Top of Data provided
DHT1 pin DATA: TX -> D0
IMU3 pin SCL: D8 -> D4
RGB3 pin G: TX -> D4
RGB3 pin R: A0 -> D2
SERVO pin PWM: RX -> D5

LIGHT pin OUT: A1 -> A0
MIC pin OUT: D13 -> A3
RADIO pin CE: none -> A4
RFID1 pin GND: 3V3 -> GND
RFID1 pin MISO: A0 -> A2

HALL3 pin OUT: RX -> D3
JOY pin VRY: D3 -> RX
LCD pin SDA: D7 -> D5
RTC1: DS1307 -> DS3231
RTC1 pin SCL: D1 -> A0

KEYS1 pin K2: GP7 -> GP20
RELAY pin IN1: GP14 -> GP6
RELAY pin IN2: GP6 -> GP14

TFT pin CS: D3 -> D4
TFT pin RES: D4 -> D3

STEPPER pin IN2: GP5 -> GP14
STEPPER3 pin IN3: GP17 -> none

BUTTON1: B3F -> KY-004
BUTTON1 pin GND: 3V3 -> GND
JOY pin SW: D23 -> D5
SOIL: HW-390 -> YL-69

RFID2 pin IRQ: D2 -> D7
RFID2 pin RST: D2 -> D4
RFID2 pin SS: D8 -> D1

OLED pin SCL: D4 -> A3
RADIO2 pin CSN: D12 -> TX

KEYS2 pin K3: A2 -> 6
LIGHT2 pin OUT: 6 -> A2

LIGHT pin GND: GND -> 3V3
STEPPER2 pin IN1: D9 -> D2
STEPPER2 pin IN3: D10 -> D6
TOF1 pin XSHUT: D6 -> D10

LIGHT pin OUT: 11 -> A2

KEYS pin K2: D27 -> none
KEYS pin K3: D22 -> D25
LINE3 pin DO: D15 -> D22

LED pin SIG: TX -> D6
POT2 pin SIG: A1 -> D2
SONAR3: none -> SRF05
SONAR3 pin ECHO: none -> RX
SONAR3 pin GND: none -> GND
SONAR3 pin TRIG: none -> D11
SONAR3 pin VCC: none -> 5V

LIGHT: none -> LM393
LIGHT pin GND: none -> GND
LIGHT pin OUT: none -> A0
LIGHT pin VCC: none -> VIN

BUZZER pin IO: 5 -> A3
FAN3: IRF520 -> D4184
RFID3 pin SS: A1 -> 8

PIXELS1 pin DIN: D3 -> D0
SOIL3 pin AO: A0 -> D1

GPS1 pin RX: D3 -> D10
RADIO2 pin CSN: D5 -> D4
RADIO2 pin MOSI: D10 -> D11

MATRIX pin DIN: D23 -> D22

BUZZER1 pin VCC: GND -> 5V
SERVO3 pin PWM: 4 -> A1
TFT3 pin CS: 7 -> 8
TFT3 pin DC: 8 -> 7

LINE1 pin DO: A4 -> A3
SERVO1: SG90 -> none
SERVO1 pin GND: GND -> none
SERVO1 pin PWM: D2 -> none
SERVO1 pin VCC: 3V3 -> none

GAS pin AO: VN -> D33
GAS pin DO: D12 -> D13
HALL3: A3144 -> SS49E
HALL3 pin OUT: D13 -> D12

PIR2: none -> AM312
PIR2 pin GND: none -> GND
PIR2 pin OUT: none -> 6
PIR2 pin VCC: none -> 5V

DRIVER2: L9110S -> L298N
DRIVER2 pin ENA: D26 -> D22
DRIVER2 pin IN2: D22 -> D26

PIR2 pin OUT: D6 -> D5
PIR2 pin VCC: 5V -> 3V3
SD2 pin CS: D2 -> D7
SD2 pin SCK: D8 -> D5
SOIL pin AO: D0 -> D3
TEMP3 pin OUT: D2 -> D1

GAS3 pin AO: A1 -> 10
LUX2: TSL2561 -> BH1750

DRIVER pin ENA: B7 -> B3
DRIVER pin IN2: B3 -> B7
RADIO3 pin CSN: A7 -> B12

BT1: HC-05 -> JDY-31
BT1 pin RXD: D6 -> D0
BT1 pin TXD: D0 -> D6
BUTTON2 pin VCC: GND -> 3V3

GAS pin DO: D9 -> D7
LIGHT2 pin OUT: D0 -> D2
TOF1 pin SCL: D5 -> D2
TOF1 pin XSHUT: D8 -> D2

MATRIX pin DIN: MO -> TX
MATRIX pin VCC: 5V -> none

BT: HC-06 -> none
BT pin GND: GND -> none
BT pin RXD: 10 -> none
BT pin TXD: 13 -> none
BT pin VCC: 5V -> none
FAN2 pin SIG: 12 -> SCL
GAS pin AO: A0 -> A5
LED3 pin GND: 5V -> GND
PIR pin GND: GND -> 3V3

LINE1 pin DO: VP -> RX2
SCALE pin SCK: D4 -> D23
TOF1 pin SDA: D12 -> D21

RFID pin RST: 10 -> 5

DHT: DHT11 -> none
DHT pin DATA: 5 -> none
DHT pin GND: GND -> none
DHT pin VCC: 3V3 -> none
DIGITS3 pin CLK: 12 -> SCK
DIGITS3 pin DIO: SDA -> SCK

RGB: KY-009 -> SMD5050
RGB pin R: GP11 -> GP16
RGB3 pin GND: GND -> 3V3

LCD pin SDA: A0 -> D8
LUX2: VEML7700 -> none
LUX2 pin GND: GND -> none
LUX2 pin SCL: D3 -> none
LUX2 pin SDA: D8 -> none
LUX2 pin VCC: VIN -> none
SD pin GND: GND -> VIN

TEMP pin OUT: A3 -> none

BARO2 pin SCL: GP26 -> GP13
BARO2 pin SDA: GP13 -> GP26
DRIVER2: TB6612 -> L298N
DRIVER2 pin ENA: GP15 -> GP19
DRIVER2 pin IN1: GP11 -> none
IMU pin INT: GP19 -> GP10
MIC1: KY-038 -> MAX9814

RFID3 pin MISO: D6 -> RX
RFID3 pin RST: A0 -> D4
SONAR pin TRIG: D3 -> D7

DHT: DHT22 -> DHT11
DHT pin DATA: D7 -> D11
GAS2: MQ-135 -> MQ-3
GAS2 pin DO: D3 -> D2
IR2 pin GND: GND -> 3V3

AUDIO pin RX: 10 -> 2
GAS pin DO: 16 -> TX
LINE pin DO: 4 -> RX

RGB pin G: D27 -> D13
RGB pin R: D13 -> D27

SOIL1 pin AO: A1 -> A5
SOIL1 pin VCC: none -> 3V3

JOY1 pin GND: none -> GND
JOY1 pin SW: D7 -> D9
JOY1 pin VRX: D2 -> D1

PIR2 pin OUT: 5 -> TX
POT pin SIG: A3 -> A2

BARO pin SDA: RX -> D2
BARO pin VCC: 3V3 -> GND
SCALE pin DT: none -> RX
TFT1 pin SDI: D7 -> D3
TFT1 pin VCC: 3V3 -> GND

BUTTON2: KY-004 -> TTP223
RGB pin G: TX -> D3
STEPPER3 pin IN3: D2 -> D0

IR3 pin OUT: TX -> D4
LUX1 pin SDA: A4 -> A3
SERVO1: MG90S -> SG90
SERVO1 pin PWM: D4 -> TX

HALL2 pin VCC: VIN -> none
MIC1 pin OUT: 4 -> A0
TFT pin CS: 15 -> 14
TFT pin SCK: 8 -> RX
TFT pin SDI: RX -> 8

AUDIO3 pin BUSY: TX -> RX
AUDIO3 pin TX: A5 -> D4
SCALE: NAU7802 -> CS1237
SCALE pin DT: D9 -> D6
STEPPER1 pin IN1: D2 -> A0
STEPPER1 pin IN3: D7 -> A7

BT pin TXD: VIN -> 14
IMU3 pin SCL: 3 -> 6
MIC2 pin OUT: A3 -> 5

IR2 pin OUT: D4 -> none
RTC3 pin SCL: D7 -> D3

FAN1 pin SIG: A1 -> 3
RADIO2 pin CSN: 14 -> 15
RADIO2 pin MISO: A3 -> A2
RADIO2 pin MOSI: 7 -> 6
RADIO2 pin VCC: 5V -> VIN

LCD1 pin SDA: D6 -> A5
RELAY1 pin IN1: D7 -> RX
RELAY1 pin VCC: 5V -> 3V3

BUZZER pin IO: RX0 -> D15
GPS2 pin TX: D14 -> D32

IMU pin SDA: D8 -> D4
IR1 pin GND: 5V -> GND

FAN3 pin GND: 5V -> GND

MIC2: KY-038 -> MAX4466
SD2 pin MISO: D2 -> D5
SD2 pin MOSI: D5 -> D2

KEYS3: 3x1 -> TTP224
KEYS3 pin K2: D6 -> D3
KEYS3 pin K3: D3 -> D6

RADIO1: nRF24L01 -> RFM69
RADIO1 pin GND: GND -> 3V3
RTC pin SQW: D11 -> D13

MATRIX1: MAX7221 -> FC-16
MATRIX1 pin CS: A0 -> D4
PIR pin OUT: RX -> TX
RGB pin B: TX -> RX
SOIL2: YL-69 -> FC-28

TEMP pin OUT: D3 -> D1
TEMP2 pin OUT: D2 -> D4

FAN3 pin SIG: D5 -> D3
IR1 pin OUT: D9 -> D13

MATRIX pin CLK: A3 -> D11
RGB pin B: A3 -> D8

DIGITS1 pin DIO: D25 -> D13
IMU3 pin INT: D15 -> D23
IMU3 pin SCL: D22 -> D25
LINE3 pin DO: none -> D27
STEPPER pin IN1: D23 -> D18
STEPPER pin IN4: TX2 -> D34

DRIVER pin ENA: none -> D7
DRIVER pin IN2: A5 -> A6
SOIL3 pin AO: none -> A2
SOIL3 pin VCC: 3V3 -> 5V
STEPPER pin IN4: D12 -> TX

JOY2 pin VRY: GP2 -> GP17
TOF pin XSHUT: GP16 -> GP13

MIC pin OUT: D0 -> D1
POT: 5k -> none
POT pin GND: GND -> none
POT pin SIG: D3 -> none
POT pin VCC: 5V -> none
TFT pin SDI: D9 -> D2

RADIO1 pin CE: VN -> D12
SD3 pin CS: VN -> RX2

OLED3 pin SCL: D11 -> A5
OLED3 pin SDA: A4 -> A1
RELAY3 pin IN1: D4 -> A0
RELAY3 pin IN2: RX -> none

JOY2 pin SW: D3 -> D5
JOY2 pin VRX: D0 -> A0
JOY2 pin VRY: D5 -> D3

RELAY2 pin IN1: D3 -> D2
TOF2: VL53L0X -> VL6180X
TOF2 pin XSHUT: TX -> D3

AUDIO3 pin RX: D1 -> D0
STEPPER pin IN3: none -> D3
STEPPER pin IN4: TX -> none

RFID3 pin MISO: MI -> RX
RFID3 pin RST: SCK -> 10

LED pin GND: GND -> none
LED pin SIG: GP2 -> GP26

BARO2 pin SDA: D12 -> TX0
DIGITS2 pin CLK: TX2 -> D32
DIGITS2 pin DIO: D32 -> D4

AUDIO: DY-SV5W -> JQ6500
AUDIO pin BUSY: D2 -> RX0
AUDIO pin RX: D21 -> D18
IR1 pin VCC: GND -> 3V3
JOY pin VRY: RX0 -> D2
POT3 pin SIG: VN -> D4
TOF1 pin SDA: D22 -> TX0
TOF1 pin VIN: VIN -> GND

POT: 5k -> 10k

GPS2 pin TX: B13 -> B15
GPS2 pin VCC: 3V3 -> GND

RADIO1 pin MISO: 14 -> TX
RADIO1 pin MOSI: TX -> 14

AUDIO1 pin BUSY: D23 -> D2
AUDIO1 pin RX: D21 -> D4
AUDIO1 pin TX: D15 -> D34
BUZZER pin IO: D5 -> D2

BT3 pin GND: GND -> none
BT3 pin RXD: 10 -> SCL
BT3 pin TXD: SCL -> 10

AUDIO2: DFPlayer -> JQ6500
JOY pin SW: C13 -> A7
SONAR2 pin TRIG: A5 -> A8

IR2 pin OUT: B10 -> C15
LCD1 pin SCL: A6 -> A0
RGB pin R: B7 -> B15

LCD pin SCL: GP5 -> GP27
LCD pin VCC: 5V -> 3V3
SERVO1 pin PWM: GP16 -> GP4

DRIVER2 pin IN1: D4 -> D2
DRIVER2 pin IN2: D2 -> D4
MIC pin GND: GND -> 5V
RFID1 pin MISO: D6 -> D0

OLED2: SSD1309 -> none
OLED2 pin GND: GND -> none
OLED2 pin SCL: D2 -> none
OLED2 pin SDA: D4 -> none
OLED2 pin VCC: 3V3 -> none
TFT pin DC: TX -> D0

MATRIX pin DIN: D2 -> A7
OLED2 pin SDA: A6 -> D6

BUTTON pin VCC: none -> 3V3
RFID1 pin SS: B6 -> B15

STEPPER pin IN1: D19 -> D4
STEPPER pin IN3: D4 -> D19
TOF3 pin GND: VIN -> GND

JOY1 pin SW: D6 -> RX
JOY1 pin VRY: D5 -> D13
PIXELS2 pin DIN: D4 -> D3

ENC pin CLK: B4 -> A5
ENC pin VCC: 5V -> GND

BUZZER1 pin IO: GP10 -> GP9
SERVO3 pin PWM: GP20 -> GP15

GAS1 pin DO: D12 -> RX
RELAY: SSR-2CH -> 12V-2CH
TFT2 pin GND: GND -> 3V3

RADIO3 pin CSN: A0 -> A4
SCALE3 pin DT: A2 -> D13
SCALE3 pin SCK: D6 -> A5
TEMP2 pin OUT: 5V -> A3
Bottom of Data provided
### What to produce
Every line above from the line with "GAS pin DO: 16 -> TX" to the line with "BARO pin VCC: 3V3 -> GND", inclusive, must be returned exactly; no other line belongs in the reply.

### Reply to the exercise
GAS pin DO: 16 -> TX
LINE pin DO: 4 -> RX

RGB pin G: D27 -> D13
RGB pin R: D13 -> D27

SOIL1 pin AO: A1 -> A5
SOIL1 pin VCC: none -> 3V3

JOY1 pin GND: none -> GND
JOY1 pin SW: D7 -> D9
JOY1 pin VRX: D2 -> D1

PIR2 pin OUT: 5 -> TX
POT pin SIG: A3 -> A2

BARO pin SDA: RX -> D2
BARO pin VCC: 3V3 -> GND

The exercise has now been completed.